[Exercise goal] Return the data verbatim, without pictures.

[Supplied records]
——————————
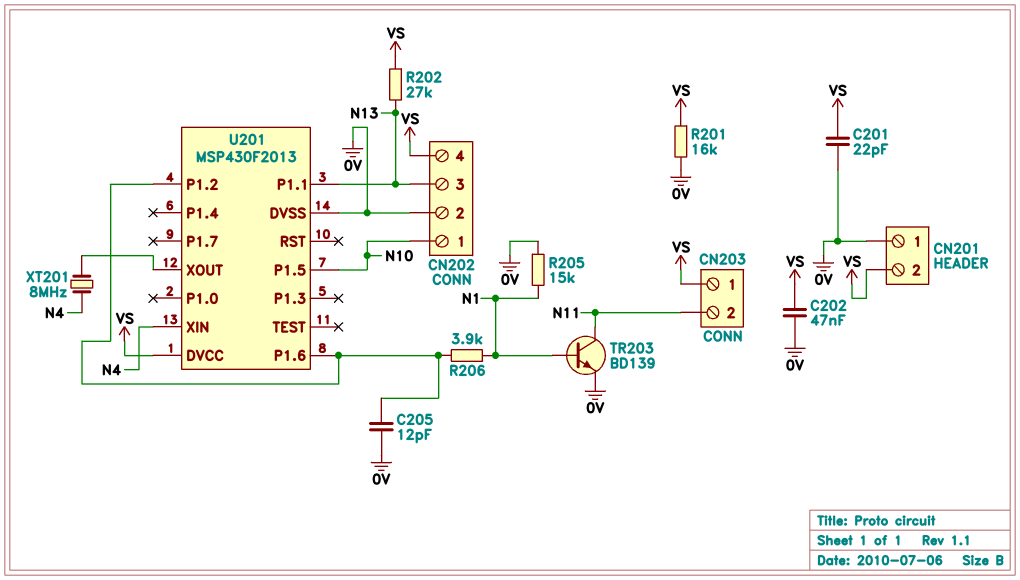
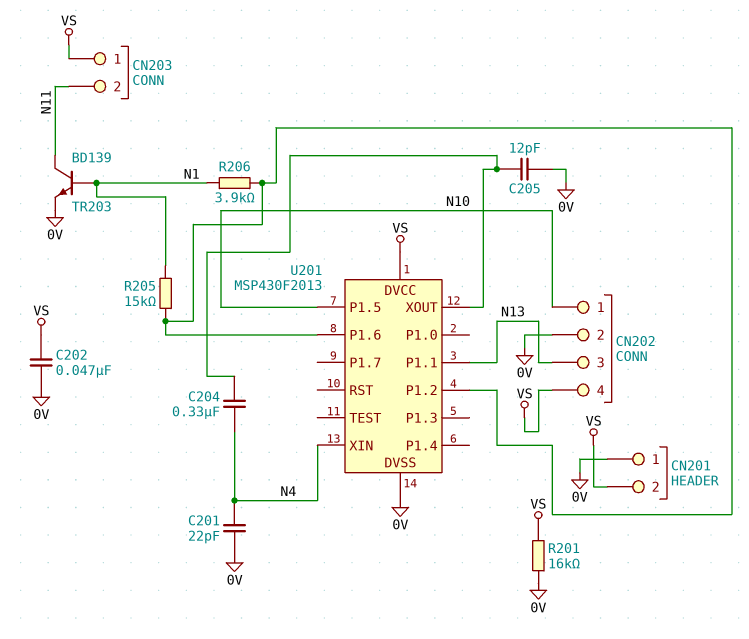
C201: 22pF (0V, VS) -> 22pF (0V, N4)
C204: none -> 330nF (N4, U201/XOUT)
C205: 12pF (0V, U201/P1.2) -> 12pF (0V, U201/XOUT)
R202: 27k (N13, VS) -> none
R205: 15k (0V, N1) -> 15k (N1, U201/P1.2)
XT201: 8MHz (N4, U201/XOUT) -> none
——————————
[Reply to the task]
C201: 22pF (0V, VS) -> 22pF (0V, N4)
C204: none -> 330nF (N4, U201/XOUT)
C205: 12pF (0V, U201/P1.2) -> 12pF (0V, U201/XOUT)
R202: 27k (N13, VS) -> none
R205: 15k (0V, N1) -> 15k (N1, U201/P1.2)
XT201: 8MHz (N4, U201/XOUT) -> none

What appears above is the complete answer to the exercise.